Recorded data:

○ ○ ○ ○ ○

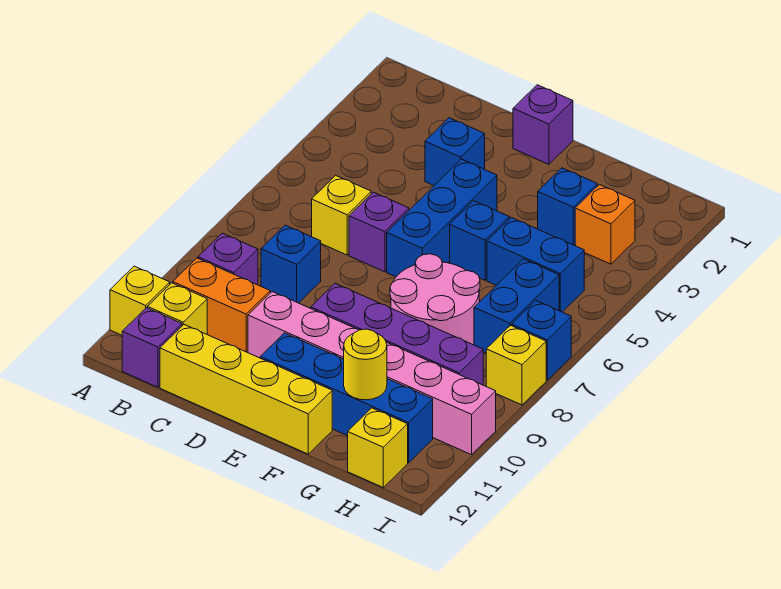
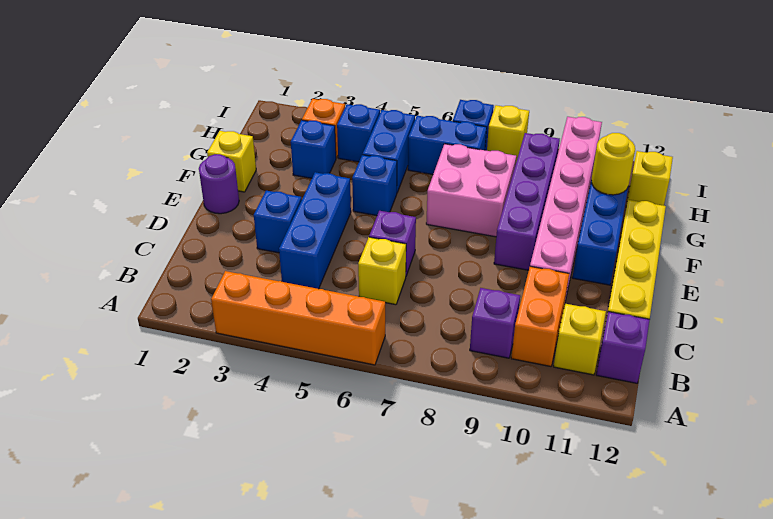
none -> orange brick A3:A6 level 1
yellow brick A11 level 1 -> yellow brick F1 level 1
blue brick C8 level 1 -> blue brick H4 level 1
purple brick E1 level 1 -> purple round brick E1 level 1
blue brick E4:E6 level 1 -> blue brick C4:E4 level 1
pink round brick F7:G8 level 1 -> pink brick F7:G8 level 1

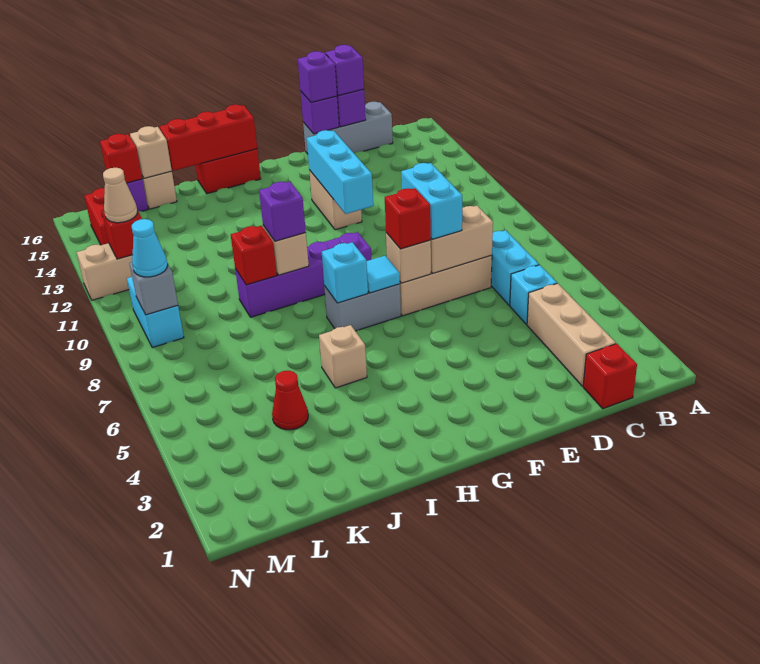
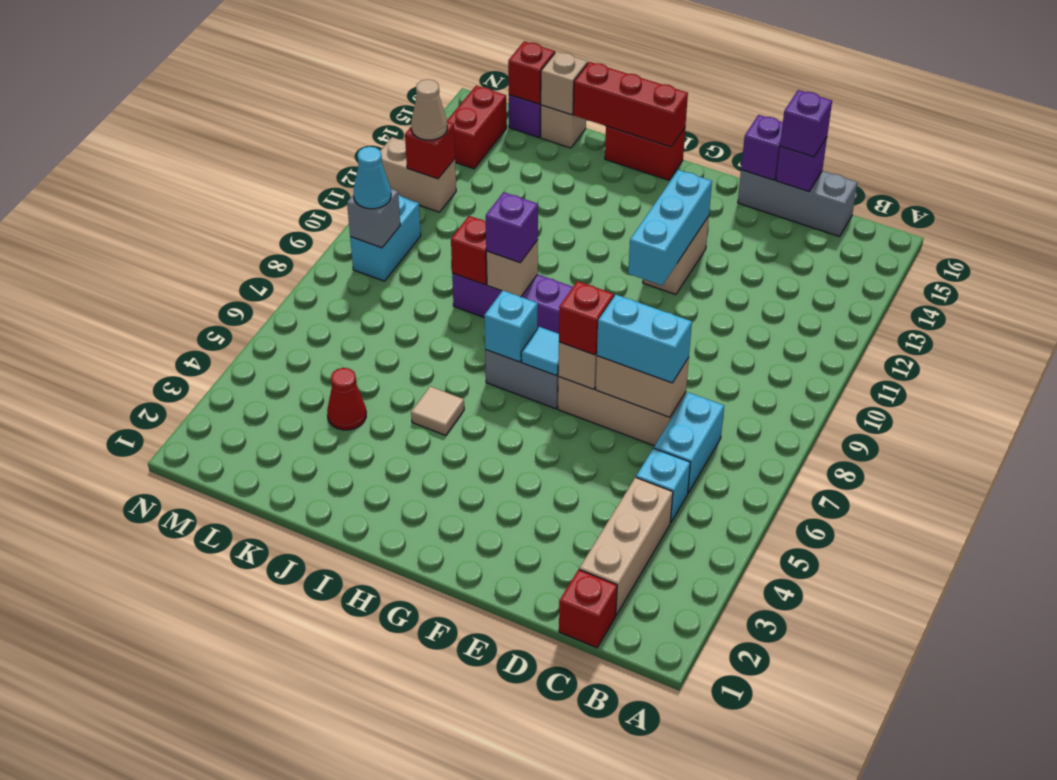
cyan brick E7:E8 level 3 -> cyan brick D7:E7 level 3
purple brick E16 level 3 -> none
tan brick I5 level 1 -> tan tile I5 level 1

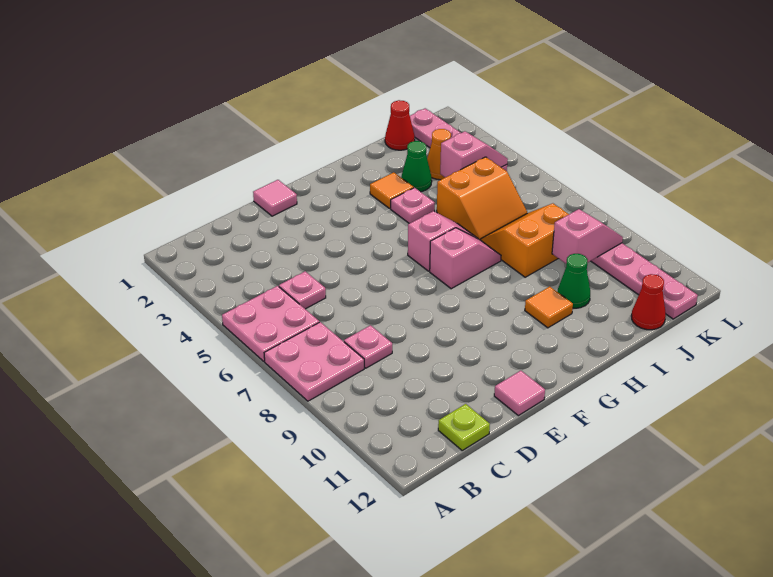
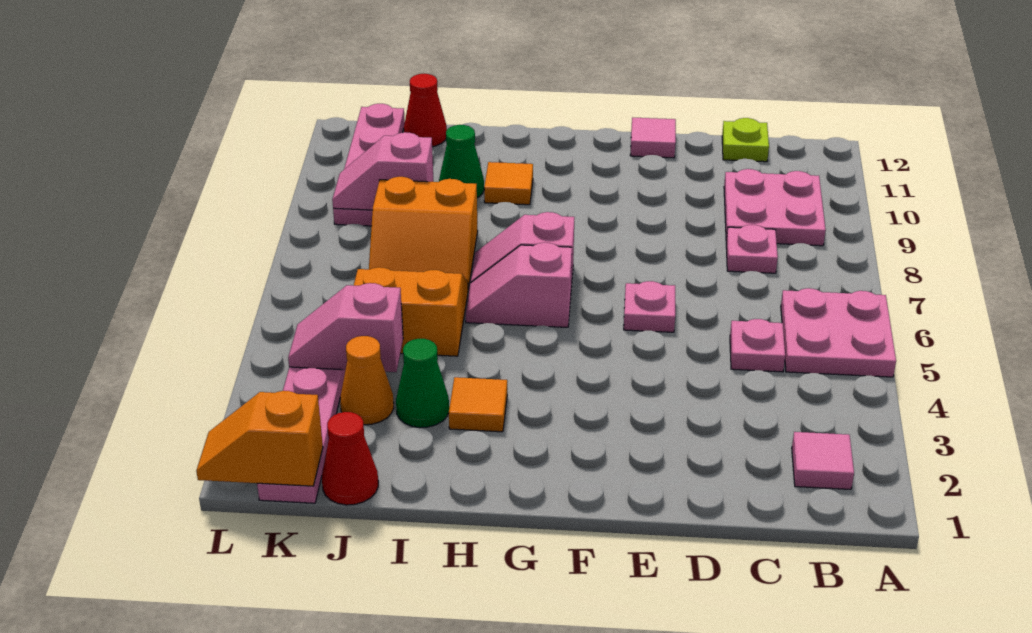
pink plate A7:B8 level 1 -> pink plate B9:C10 level 1
pink tile E1 level 1 -> pink tile B2 level 1
pink plate H4 level 1 -> pink plate E6 level 1
none -> orange slope K1:L1 level 2 top K

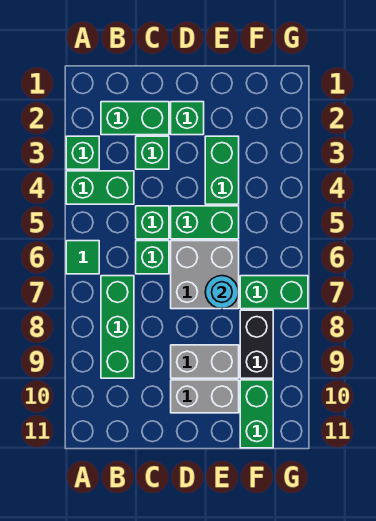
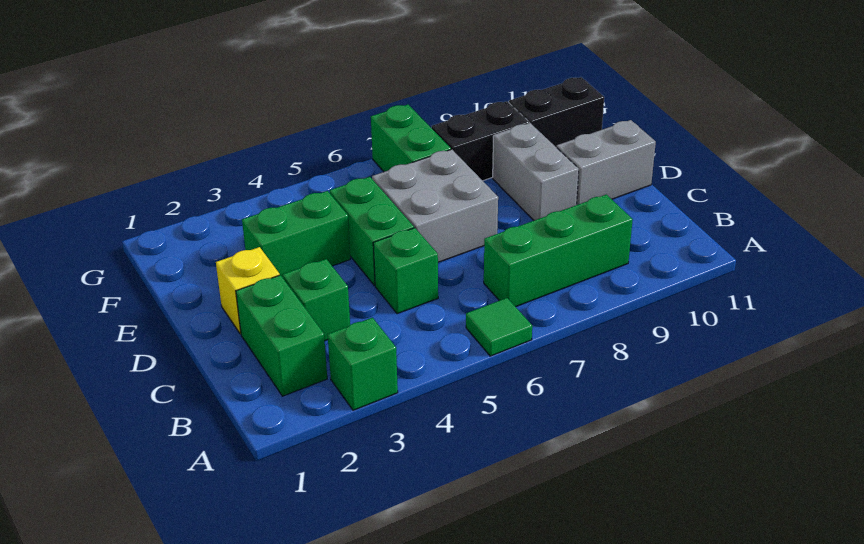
green brick A4:B4 level 1 -> none
green brick C6 level 1 -> none
green brick D2 level 1 -> yellow brick D2 level 1
grey brick D10:E10 level 1 -> grey brick D10:D11 level 1
cyan round brick E7 level 2 -> none
green brick F10:F11 level 1 -> black brick F10:F11 level 1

○ ○ ○ ○ ○

**How to complete this task**
Reproduce every line above that contains the string "pink".

**Answer for the task**
pink round brick F7:G8 level 1 -> pink brick F7:G8 level 1
pink plate A7:B8 level 1 -> pink plate B9:C10 level 1
pink tile E1 level 1 -> pink tile B2 level 1
pink plate H4 level 1 -> pink plate E6 level 1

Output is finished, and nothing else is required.